*Problem statement*. Make an exact copy of the lines from the one containing "green boat [320,138,341,186] -> none" through the end of the records below, and leave out every picture.

[Start of section]

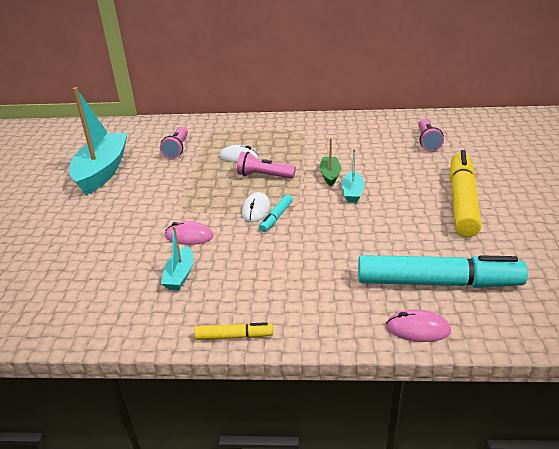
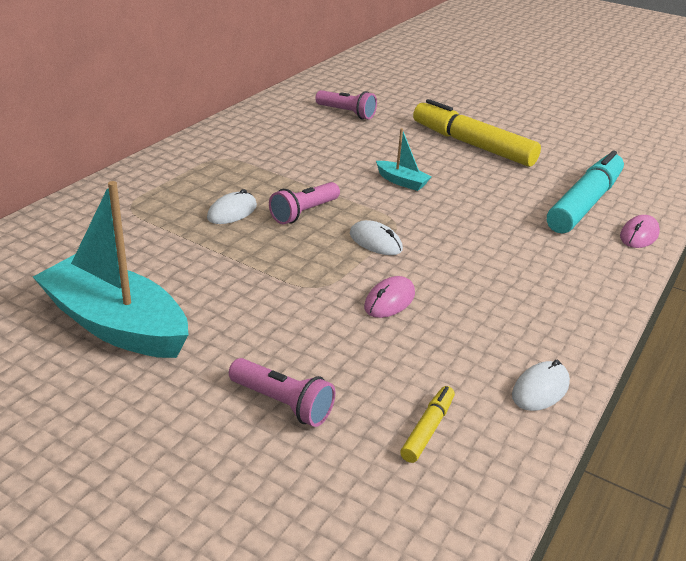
camera: 65 degrees left, 0 degrees up
pink flashlight [160,127,188,159] -> pink flashlight moved to [229,358,335,427]
turquoise boat [161,226,193,290] -> none
yellow marker [195,322,273,340] -> yellow marker moved to [400,386,455,463]
turquoise marker [259,194,293,232] -> none
green boat [320,138,341,186] -> none
none -> white mouse [512,360,570,411]

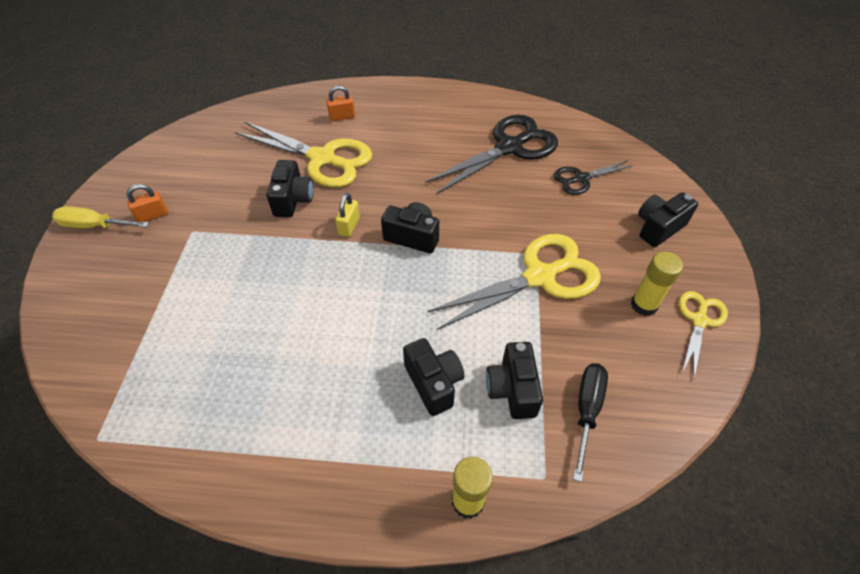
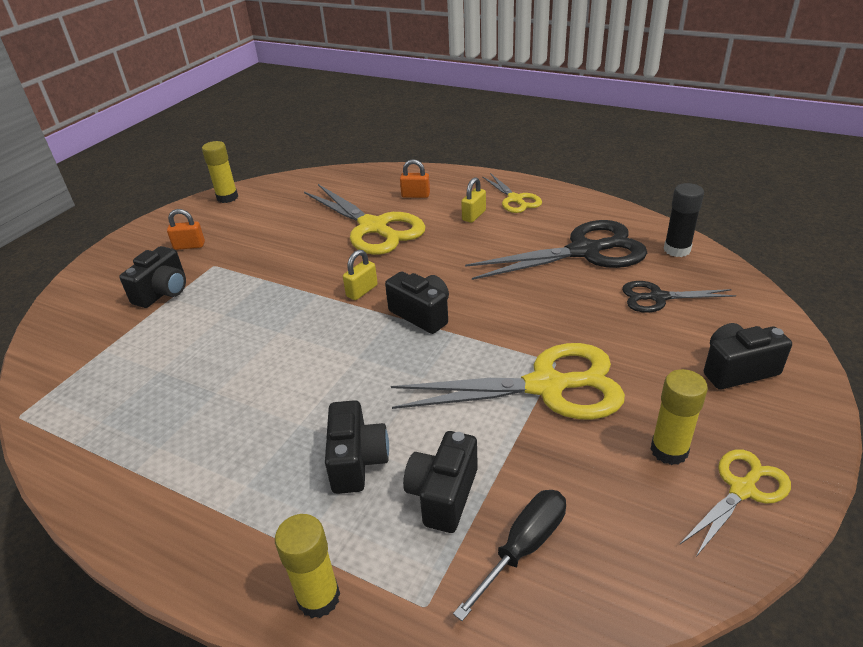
camera: 25 degrees right, 15 degrees down
yellow screwdriver [52,206,149,229] -> none
black camera [267,160,313,217] -> black camera moved to [119,246,186,308]
none -> yellow glue stick [202,141,238,203]
none -> yellow padlock [461,177,486,223]
none -> yellow scissors [482,173,542,213]
none -> black glue stick [664,183,704,257]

[End of section]

*Solution*.
green boat [320,138,341,186] -> none
none -> white mouse [512,360,570,411]

camera: 25 degrees right, 15 degrees down
yellow screwdriver [52,206,149,229] -> none
black camera [267,160,313,217] -> black camera moved to [119,246,186,308]
none -> yellow glue stick [202,141,238,203]
none -> yellow padlock [461,177,486,223]
none -> yellow scissors [482,173,542,213]
none -> black glue stick [664,183,704,257]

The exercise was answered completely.